_What you are asked to do_
Leaving the pictures aside, reproduce the data in full and word for word.

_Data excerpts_
◆ ◆ ◆
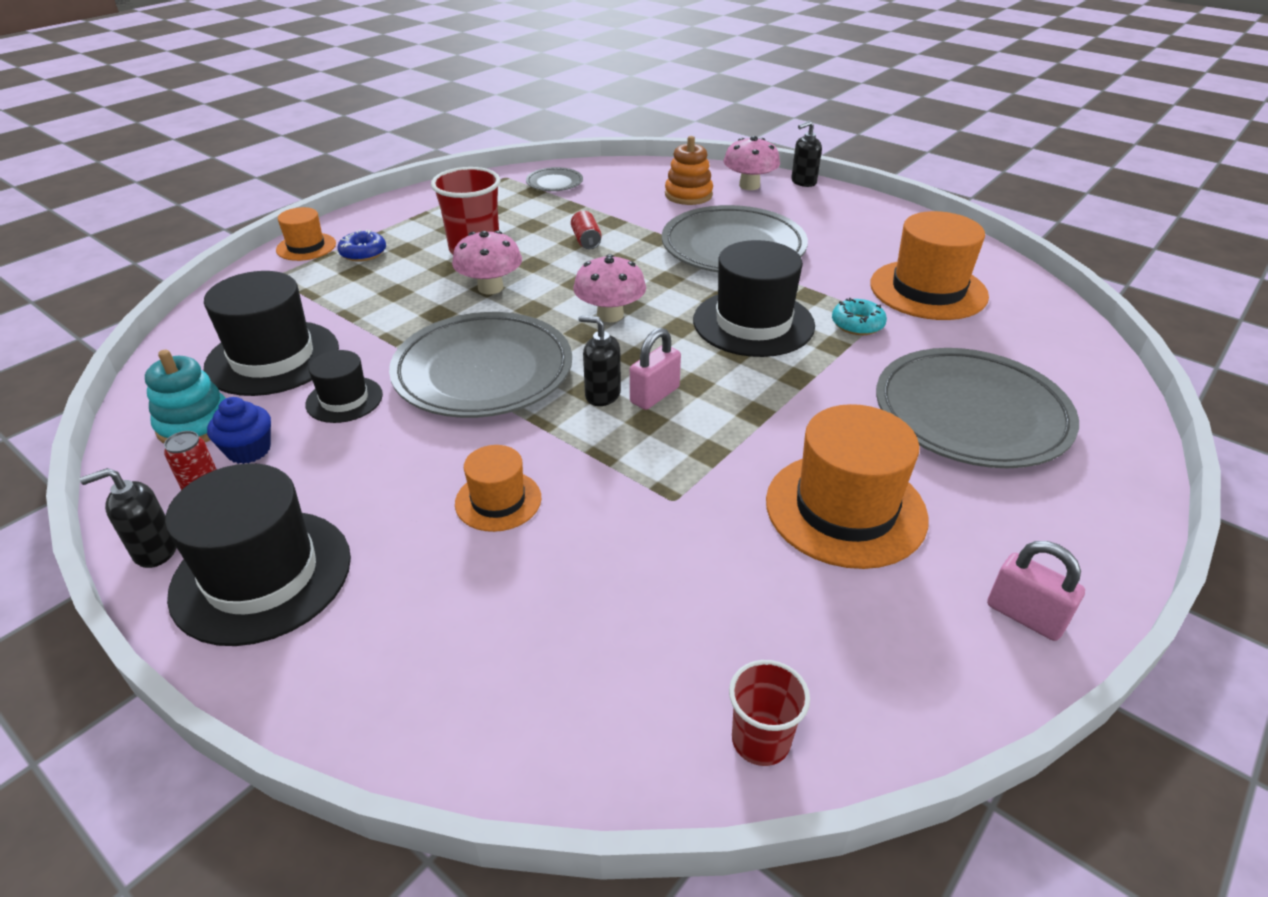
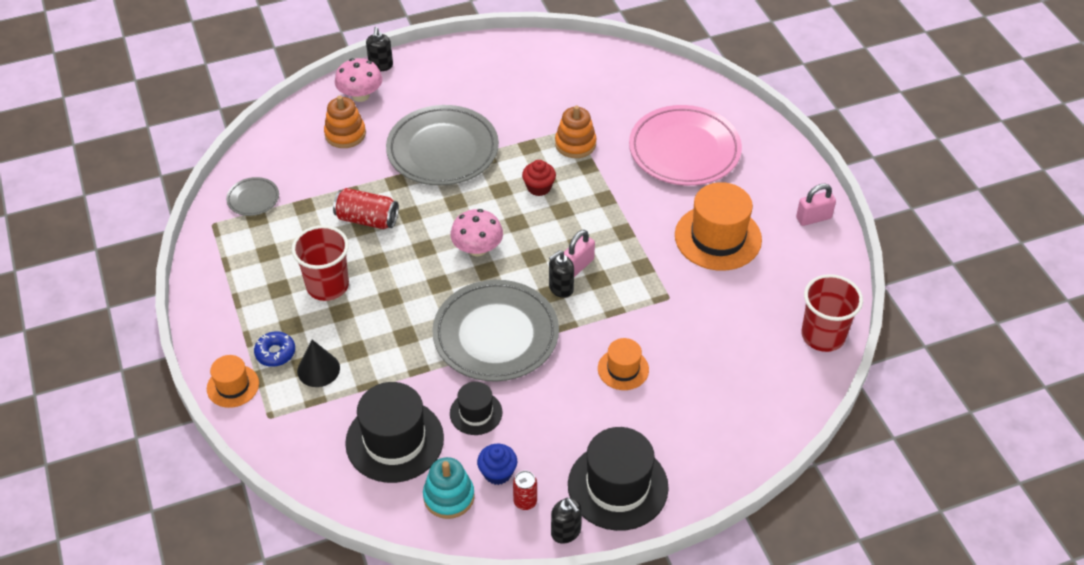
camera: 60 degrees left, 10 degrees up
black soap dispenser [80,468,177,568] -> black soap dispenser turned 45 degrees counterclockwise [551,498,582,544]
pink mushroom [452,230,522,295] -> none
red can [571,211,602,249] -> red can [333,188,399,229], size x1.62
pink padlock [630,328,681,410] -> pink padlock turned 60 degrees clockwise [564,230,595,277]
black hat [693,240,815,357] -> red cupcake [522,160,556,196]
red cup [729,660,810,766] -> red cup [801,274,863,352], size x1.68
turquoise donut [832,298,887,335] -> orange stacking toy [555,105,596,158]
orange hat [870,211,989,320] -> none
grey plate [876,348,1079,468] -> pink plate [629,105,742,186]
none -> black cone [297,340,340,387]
◆ ◆ ◆
_Worked solution_
camera: 60 degrees left, 10 degrees up
black soap dispenser [80,468,177,568] -> black soap dispenser turned 45 degrees counterclockwise [551,498,582,544]
pink mushroom [452,230,522,295] -> none
red can [571,211,602,249] -> red can [333,188,399,229], size x1.62
pink padlock [630,328,681,410] -> pink padlock turned 60 degrees clockwise [564,230,595,277]
black hat [693,240,815,357] -> red cupcake [522,160,556,196]
red cup [729,660,810,766] -> red cup [801,274,863,352], size x1.68
turquoise donut [832,298,887,335] -> orange stacking toy [555,105,596,158]
orange hat [870,211,989,320] -> none
grey plate [876,348,1079,468] -> pink plate [629,105,742,186]
none -> black cone [297,340,340,387]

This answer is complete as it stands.